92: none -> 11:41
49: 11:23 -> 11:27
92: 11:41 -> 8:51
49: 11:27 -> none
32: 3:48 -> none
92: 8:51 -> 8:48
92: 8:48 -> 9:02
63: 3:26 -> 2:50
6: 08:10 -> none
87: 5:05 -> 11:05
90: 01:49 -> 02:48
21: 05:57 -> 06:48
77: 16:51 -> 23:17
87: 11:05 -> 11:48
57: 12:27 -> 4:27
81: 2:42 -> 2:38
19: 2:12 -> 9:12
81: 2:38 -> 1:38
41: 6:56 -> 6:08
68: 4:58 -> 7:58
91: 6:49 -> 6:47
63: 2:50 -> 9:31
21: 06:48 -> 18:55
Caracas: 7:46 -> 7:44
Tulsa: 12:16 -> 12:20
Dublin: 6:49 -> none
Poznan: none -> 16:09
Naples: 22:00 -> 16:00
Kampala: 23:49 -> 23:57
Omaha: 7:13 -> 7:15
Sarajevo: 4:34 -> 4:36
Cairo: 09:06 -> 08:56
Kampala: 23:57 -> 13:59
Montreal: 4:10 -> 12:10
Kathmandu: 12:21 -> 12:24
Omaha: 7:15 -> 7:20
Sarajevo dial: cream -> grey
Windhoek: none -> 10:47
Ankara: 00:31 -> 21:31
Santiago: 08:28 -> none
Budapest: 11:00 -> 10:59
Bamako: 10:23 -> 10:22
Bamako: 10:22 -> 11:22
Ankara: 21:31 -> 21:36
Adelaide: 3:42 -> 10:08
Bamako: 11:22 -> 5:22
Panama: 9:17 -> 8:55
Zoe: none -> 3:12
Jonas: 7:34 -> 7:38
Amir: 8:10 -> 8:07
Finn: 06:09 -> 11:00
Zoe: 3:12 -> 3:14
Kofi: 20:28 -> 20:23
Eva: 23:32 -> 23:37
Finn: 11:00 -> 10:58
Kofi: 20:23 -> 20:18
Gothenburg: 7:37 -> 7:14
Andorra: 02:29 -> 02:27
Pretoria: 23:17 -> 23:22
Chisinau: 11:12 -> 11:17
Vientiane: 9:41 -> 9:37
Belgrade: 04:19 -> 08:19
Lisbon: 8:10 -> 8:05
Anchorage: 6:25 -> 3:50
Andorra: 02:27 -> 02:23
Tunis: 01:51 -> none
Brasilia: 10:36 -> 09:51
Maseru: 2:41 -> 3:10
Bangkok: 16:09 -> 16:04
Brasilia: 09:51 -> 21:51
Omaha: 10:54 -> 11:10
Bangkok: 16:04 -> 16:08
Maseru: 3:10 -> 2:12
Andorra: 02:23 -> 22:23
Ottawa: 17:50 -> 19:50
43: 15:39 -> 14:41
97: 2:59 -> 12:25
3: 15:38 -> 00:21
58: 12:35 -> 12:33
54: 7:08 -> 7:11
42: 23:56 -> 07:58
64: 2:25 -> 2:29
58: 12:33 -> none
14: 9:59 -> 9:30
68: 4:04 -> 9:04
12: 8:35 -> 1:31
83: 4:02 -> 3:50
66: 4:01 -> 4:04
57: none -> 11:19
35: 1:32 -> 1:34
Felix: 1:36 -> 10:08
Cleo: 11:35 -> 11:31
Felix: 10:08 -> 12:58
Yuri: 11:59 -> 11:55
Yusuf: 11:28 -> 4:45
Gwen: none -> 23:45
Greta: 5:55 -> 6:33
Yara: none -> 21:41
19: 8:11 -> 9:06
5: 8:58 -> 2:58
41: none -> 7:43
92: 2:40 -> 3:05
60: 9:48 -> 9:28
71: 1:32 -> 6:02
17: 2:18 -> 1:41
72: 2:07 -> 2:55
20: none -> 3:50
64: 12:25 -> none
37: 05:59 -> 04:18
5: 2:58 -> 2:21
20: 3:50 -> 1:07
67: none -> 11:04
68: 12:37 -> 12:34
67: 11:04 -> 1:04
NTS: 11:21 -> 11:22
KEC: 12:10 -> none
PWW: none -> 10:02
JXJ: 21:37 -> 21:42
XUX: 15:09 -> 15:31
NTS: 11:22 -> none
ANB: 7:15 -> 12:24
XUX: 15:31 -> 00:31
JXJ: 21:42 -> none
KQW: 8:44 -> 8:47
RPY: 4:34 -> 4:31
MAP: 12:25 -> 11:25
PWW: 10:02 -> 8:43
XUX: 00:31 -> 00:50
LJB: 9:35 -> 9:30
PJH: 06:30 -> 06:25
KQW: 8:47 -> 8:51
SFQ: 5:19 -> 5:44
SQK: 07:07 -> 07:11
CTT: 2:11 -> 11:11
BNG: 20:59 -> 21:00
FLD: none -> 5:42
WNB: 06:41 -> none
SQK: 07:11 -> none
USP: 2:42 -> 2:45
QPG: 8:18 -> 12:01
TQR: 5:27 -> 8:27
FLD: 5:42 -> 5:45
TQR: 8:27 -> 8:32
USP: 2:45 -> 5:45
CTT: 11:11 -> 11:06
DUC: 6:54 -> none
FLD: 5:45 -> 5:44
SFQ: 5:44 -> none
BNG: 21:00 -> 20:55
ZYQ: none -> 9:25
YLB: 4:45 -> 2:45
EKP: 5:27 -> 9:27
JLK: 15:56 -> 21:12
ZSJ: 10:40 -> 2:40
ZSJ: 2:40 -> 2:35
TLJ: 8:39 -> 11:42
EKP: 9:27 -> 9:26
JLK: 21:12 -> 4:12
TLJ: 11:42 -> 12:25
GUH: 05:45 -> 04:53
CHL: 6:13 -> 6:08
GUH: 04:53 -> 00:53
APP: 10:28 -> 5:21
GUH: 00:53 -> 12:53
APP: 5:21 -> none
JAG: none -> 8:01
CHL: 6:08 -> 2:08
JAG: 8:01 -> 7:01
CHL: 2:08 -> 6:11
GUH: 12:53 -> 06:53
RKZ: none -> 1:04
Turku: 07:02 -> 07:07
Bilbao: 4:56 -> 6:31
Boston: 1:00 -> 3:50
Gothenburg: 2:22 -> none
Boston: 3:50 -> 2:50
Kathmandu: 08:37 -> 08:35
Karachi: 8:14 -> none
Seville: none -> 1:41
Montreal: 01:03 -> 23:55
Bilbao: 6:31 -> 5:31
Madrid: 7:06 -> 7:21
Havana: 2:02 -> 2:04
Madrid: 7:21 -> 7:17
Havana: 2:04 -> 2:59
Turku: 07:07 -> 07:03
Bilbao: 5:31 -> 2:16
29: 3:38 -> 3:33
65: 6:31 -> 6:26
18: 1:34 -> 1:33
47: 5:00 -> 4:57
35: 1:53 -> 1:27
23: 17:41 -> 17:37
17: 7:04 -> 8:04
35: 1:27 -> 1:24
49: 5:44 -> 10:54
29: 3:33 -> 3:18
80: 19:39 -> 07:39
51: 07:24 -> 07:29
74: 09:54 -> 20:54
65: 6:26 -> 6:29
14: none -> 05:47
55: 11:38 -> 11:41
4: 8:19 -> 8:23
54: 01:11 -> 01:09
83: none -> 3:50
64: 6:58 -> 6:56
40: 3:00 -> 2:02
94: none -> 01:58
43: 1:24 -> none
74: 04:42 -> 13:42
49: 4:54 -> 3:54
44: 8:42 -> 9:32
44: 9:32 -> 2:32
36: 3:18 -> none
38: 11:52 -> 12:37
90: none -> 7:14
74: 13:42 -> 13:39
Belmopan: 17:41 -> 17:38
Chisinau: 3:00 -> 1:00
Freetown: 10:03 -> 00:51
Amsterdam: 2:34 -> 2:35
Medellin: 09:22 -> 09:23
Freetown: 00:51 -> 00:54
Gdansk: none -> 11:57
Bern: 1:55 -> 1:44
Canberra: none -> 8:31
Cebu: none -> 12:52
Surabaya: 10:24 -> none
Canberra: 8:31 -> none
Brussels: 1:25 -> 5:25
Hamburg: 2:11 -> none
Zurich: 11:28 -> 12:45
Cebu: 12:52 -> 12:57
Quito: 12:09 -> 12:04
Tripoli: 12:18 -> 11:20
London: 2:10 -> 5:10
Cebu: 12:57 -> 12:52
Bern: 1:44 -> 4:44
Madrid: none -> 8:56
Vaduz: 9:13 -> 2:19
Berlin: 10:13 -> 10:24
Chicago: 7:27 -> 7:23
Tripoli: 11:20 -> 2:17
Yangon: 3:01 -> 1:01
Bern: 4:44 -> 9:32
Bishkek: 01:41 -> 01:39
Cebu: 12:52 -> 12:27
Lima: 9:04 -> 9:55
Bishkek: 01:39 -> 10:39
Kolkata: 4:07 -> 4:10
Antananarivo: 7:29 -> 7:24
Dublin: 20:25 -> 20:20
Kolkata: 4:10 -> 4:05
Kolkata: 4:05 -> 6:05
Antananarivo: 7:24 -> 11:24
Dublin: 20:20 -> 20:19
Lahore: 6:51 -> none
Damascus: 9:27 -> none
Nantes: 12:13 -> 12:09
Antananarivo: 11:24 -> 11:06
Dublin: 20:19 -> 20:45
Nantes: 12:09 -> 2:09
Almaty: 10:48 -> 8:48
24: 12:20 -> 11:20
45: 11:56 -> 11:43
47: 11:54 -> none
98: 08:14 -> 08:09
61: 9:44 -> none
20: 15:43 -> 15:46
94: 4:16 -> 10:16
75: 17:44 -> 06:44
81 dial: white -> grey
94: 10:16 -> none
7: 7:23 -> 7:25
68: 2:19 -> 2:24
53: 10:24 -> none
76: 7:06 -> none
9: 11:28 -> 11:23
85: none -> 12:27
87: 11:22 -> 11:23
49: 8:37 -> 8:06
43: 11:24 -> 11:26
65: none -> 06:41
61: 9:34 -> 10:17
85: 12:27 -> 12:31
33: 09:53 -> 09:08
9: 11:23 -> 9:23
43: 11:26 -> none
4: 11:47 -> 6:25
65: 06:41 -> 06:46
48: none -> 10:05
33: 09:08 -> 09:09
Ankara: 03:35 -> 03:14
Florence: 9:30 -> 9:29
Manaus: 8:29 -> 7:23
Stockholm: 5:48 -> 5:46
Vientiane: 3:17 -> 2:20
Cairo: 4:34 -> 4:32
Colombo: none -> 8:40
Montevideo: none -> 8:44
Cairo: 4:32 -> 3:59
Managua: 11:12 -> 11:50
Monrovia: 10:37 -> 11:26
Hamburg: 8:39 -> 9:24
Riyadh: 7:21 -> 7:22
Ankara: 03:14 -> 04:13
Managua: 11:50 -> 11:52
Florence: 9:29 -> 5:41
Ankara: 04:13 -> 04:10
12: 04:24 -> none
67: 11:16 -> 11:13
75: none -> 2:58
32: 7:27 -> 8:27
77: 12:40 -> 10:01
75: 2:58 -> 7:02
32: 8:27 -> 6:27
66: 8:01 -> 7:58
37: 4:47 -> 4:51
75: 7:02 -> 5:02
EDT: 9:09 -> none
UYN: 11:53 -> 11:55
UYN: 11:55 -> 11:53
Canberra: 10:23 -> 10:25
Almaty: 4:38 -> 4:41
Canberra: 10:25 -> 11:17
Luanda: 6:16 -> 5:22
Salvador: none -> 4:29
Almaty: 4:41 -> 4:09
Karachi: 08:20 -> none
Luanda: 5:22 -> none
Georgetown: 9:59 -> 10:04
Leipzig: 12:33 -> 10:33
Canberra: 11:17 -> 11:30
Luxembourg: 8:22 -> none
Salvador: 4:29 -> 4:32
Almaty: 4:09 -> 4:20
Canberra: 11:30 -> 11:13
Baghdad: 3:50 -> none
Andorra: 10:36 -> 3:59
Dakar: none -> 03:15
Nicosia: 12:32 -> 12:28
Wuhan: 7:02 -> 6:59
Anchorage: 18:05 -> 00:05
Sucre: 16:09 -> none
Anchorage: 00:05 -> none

= = = = =

Copy out, word for word, every line from the first one through the line containing "Caracas: 7:46 -> 7:44", including both.

* [Complete response]:
92: none -> 11:41
49: 11:23 -> 11:27
92: 11:41 -> 8:51
49: 11:27 -> none
32: 3:48 -> none
92: 8:51 -> 8:48
92: 8:48 -> 9:02
63: 3:26 -> 2:50
6: 08:10 -> none
87: 5:05 -> 11:05
90: 01:49 -> 02:48
21: 05:57 -> 06:48
77: 16:51 -> 23:17
87: 11:05 -> 11:48
57: 12:27 -> 4:27
81: 2:42 -> 2:38
19: 2:12 -> 9:12
81: 2:38 -> 1:38
41: 6:56 -> 6:08
68: 4:58 -> 7:58
91: 6:49 -> 6:47
63: 2:50 -> 9:31
21: 06:48 -> 18:55
Caracas: 7:46 -> 7:44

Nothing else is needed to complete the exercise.